- _Supplied entries_:
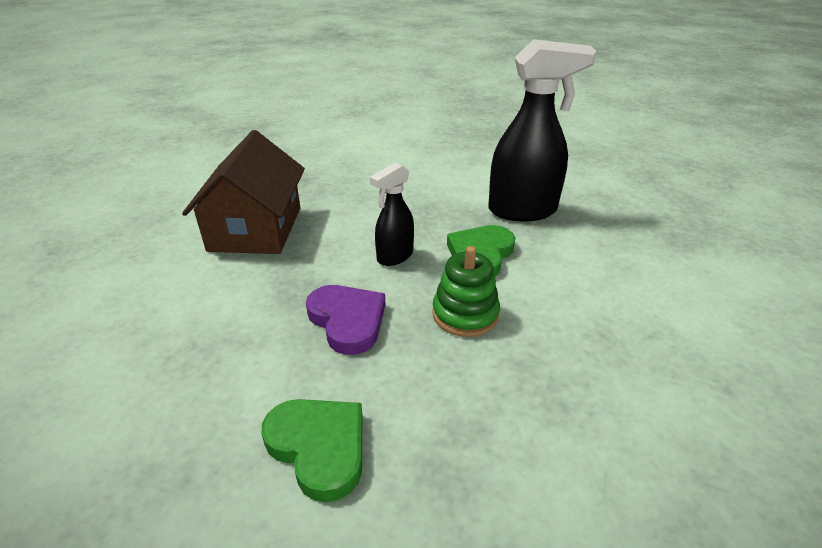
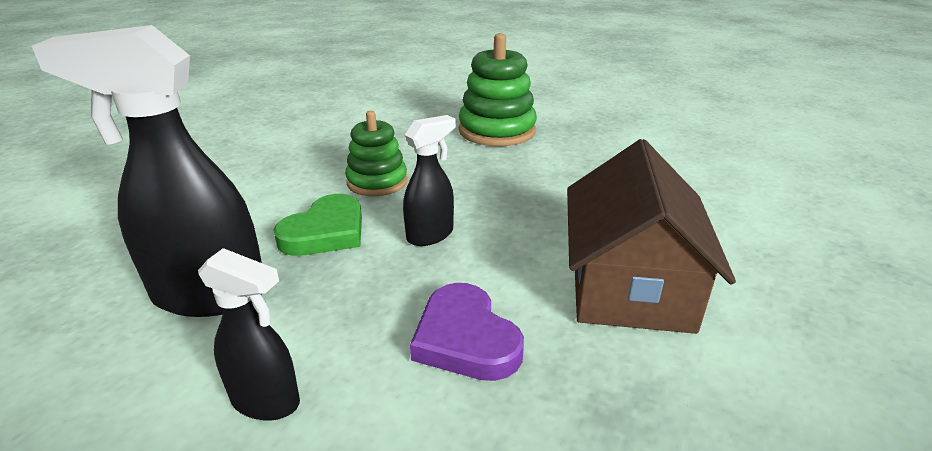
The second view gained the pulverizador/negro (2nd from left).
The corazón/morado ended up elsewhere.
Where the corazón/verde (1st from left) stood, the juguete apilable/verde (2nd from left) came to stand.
==
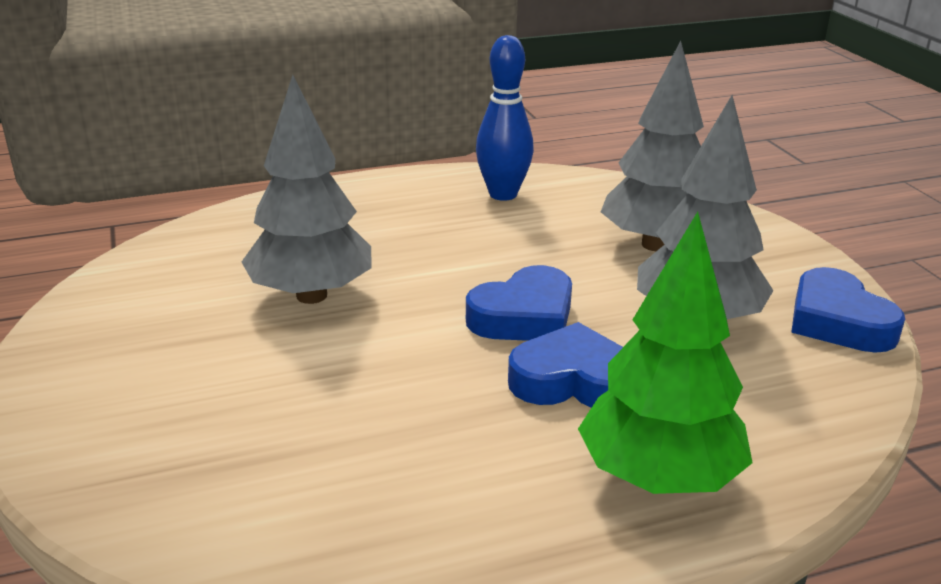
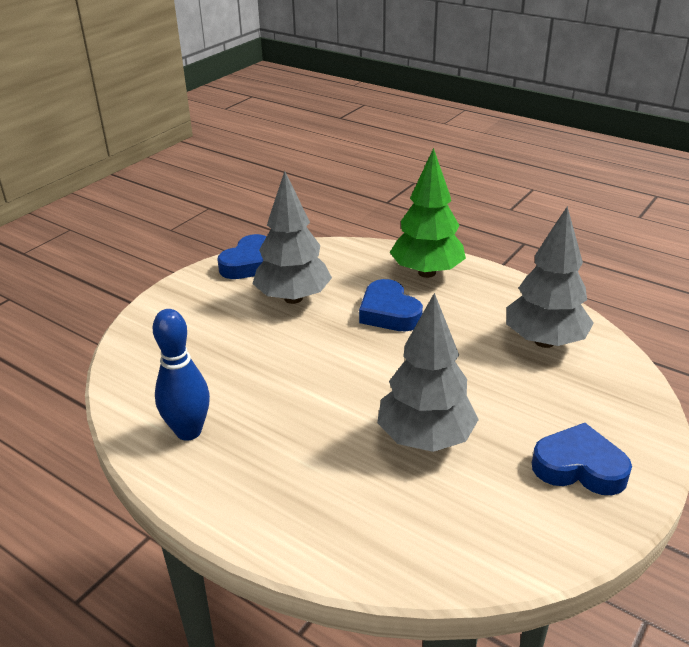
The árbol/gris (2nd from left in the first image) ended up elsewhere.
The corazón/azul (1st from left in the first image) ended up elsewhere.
==
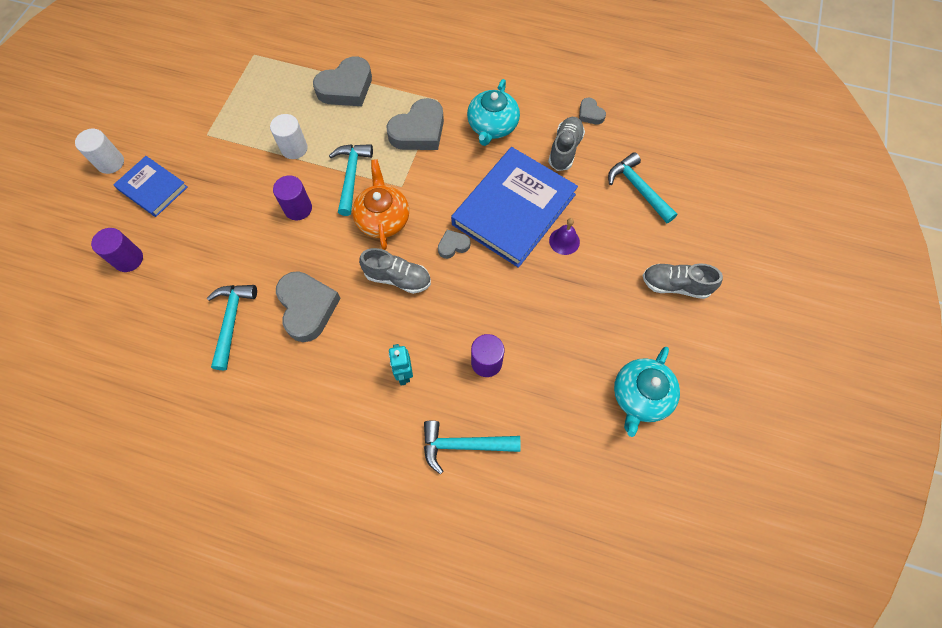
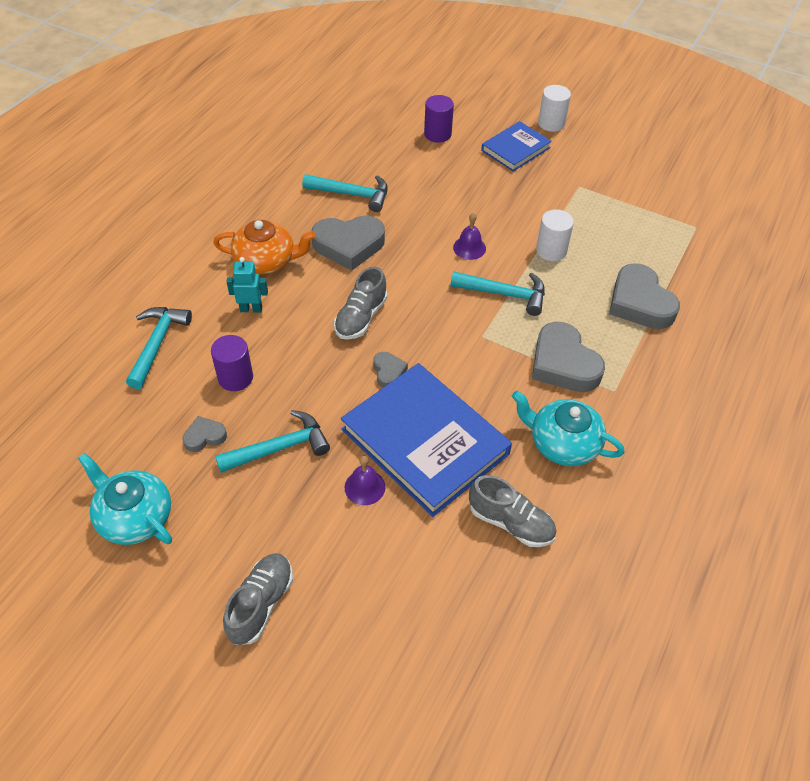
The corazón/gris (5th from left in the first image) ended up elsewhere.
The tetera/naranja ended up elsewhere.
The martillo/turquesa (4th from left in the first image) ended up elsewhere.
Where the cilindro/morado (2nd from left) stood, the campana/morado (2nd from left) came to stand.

- _Work order_:
From the entries above, extract each line containing "came".

- _Answer_:
Where the corazón/verde (1st from left) stood, the juguete apilable/verde (2nd from left) came to stand.
Where the cilindro/morado (2nd from left) stood, the campana/morado (2nd from left) came to stand.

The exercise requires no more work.